[Before and after images]

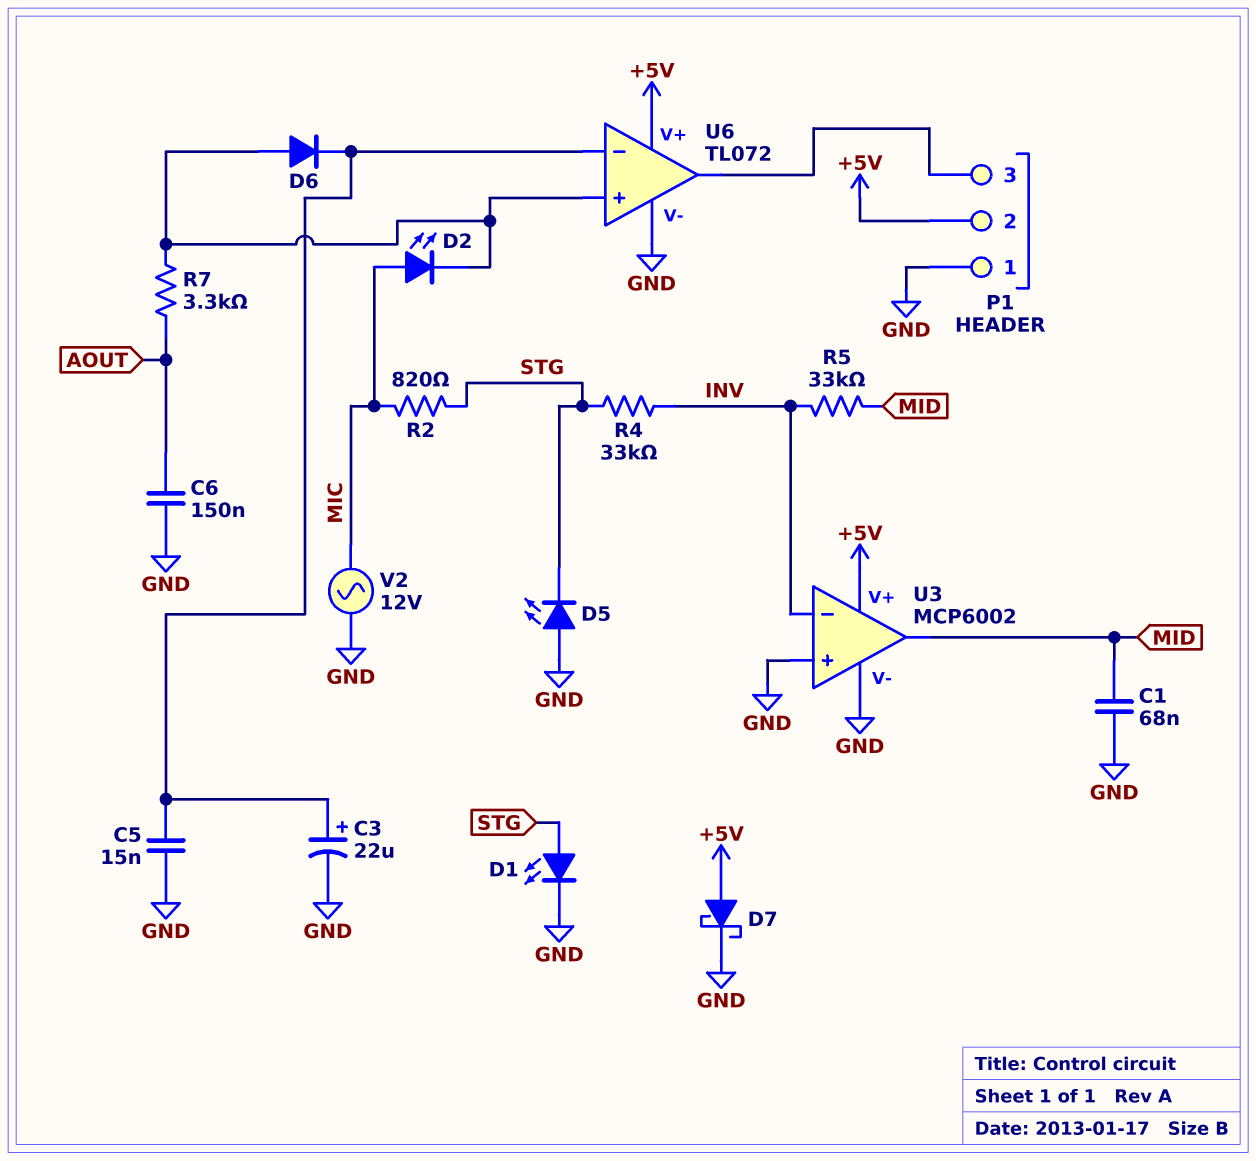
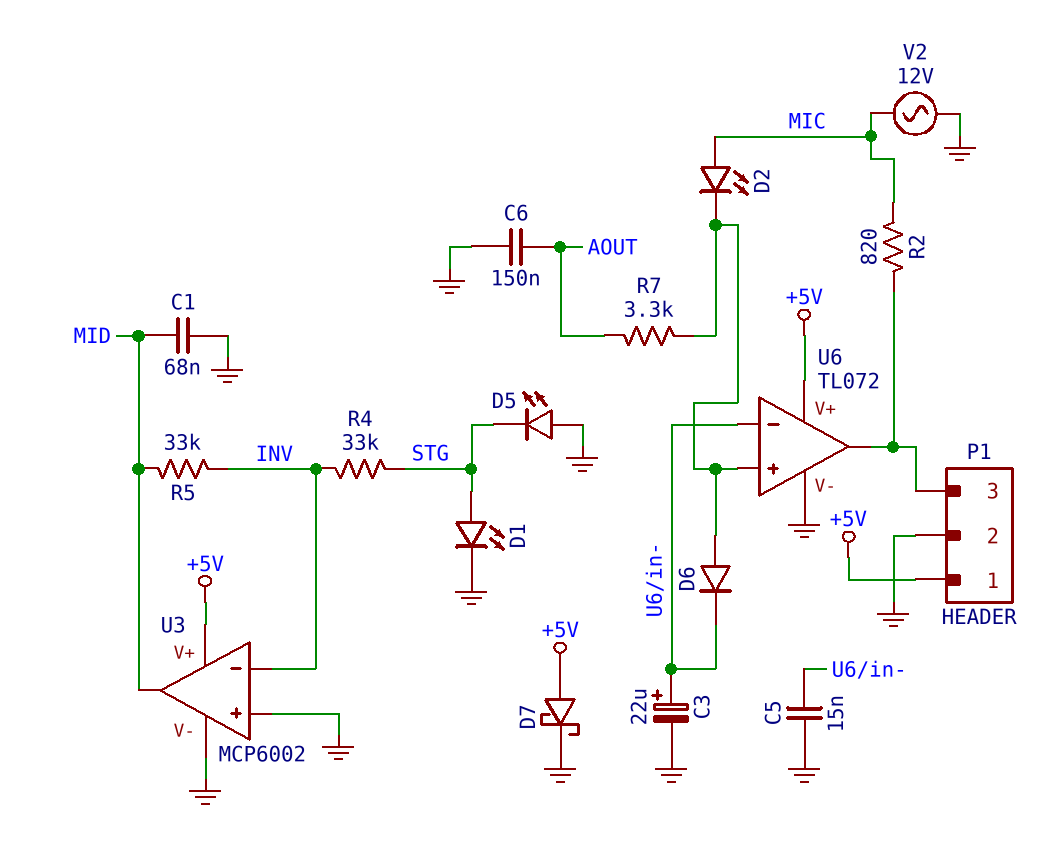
P1 pin 1: GND -> +5V
P1 pin 2: +5V -> GND
R2: 820 (MIC, STG) -> 820 (MIC, P1/3)

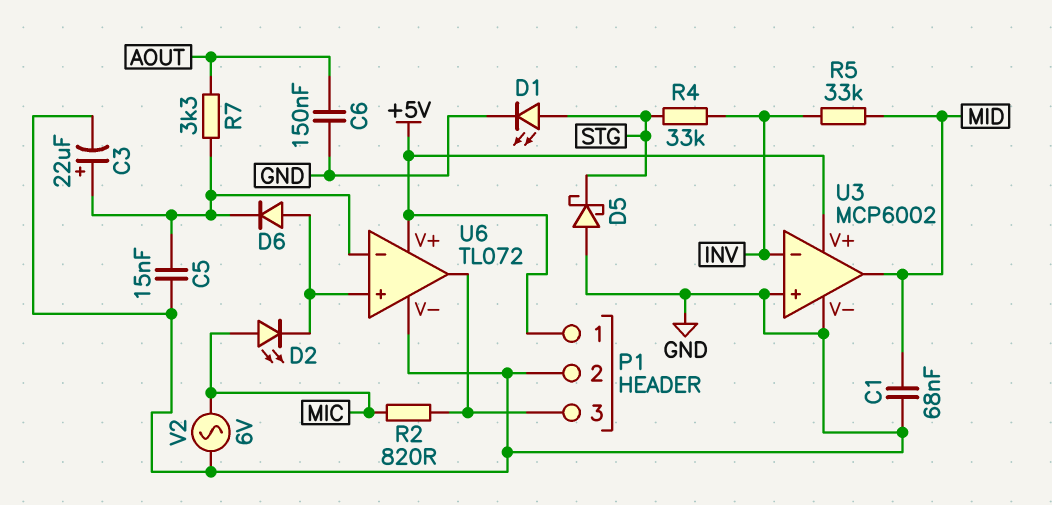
D5: LED (A GND, K STG) -> schottky (A GND, K STG)
D7: schottky (A +5V, K GND) -> none
R7: 3.3k (AOUT, U6/in+) -> 3.3k (AOUT, U6/in-)
V2: AC 12V (GND, MIC) -> AC 6V (GND, MIC)

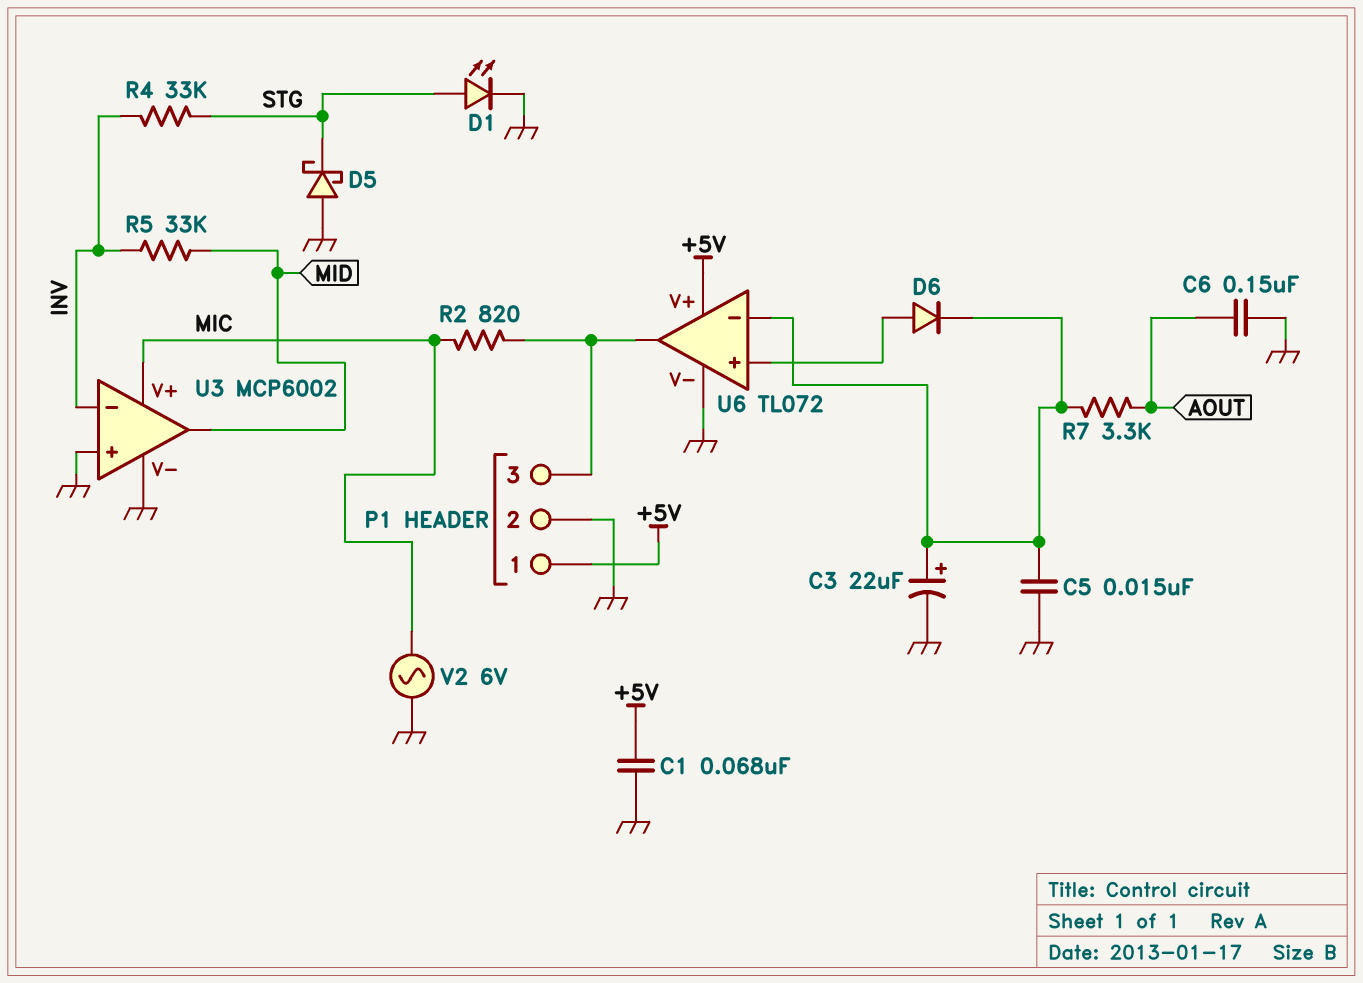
C1: 68nF (GND, MID) -> 68nF (+5V, GND)
D2: LED (A MIC, K U6/in+) -> none
U3 pin V+: +5V -> MIC

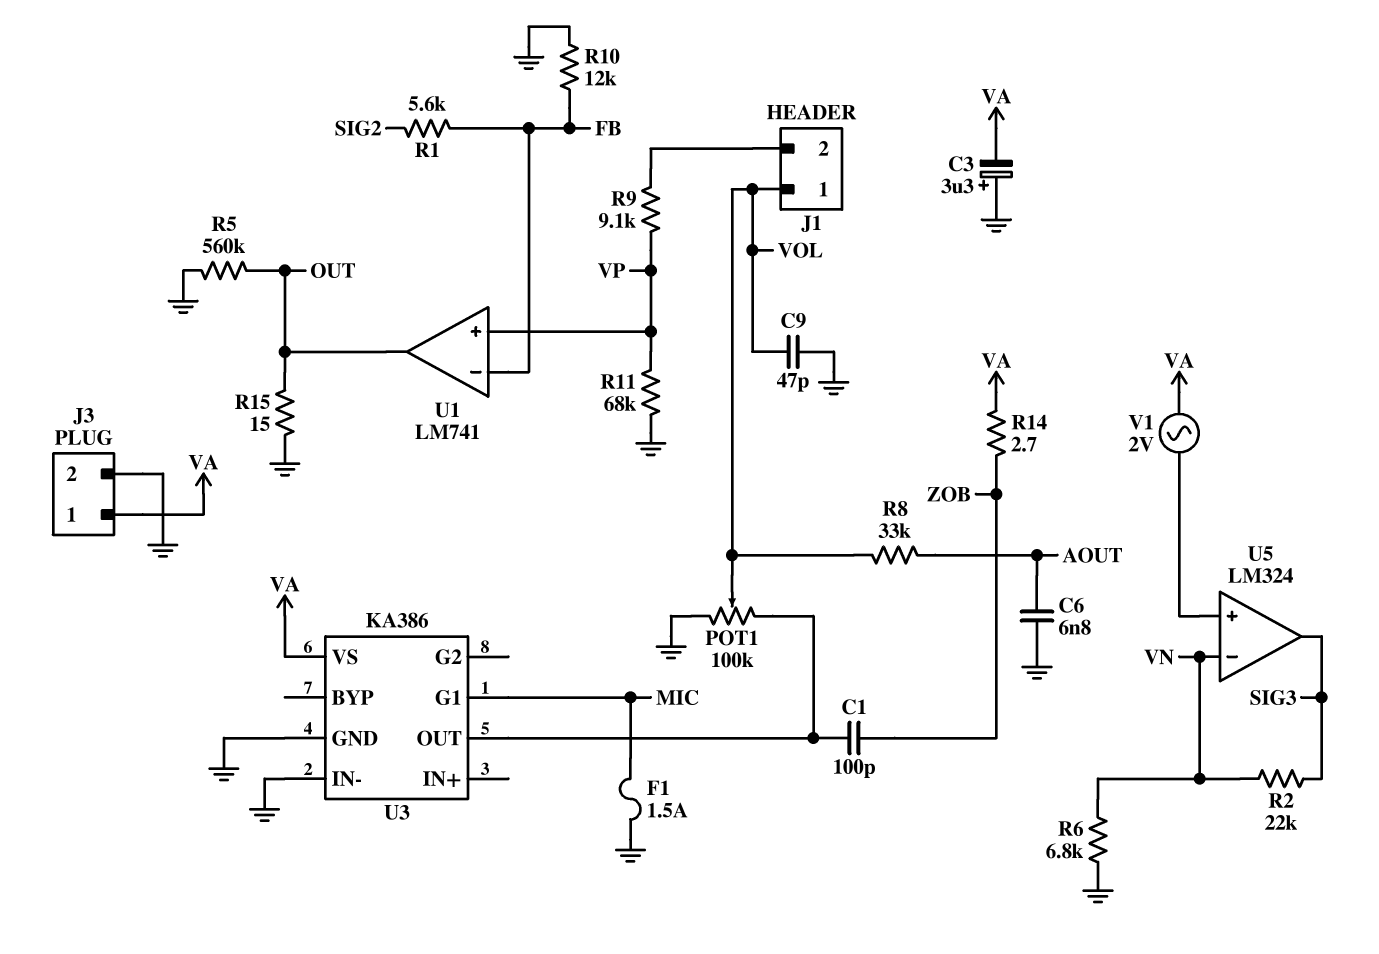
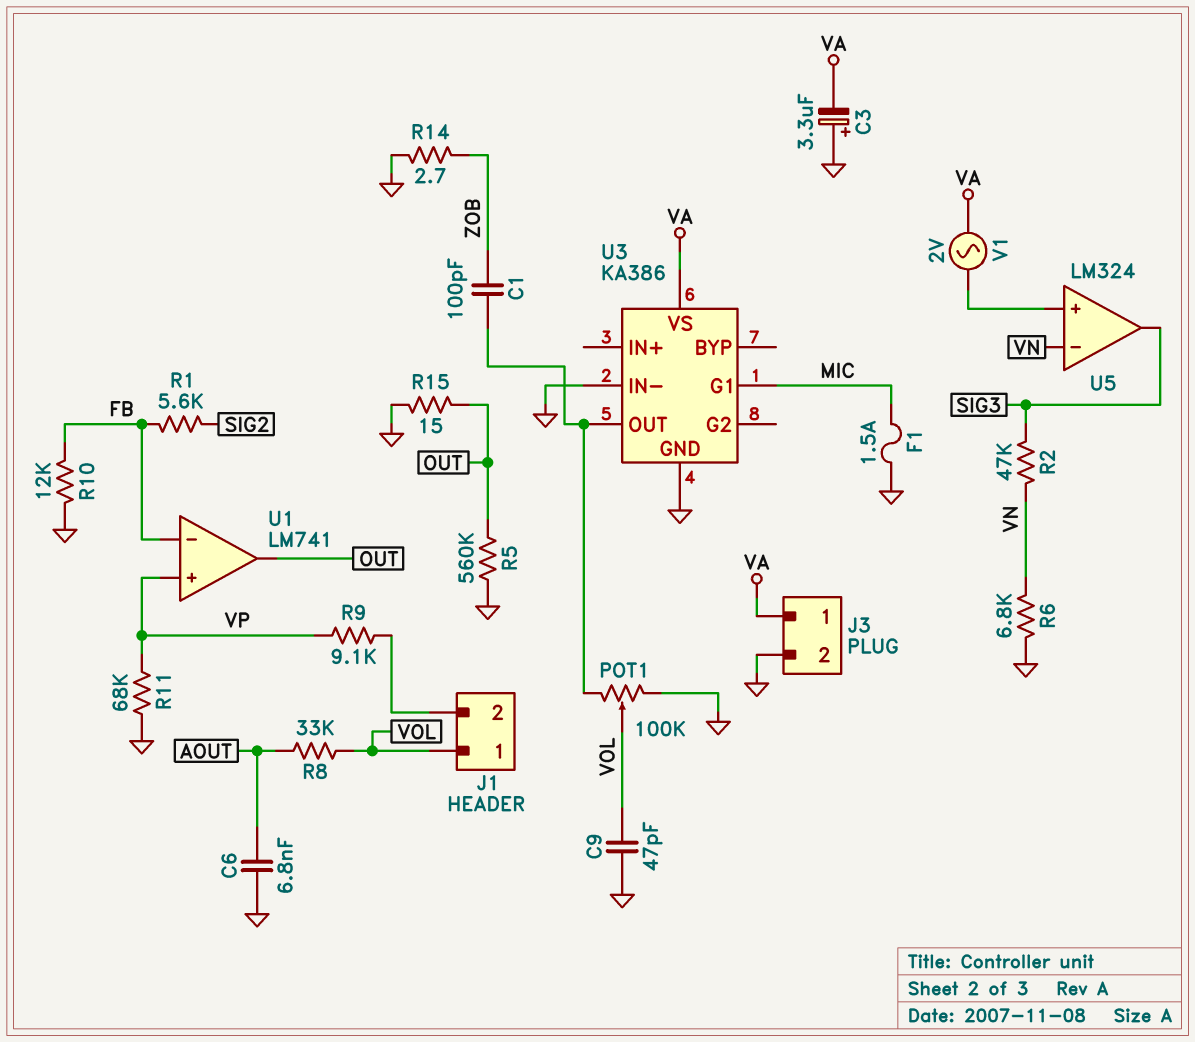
R2: 22k (SIG3, VN) -> 47k (SIG3, VN)
R14: 2.7 (VA, ZOB) -> 2.7 (GND, ZOB)

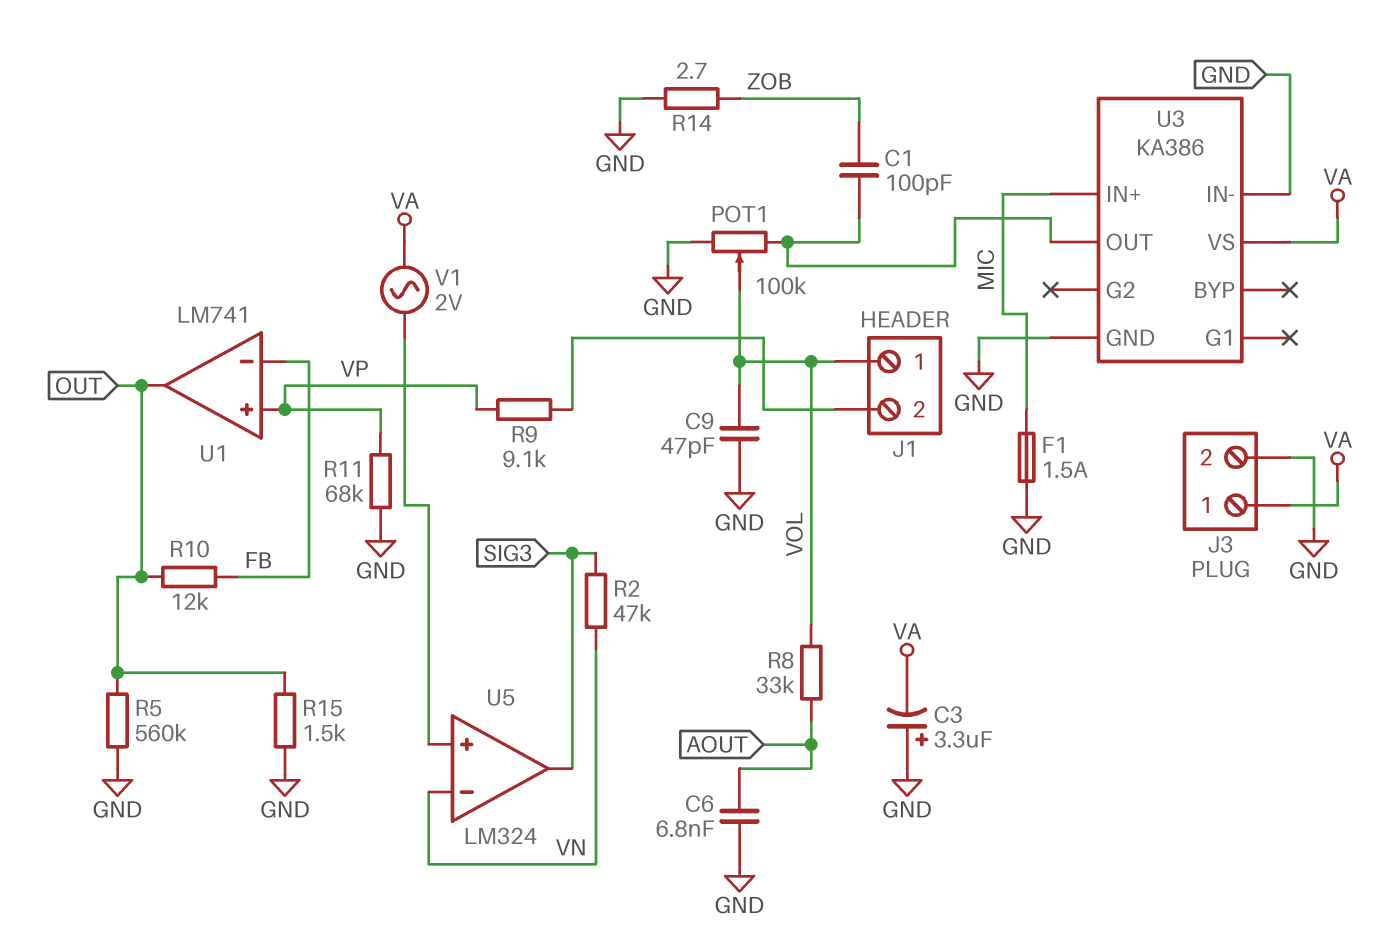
R1: 5.6k (FB, SIG2) -> none
R6: 6.8k (GND, VN) -> none
R10: 12k (FB, GND) -> 12k (FB, OUT)
R15: 15 (GND, OUT) -> 1.5k (GND, OUT)
U3 pin G1: MIC -> none
U3 pin IN+: none -> MIC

**Work instructions**
Using the entries, return every line where the word "none" can be found.

**Written reply**
D7: schottky (A +5V, K GND) -> none
D2: LED (A MIC, K U6/in+) -> none
R1: 5.6k (FB, SIG2) -> none
R6: 6.8k (GND, VN) -> none
U3 pin G1: MIC -> none
U3 pin IN+: none -> MIC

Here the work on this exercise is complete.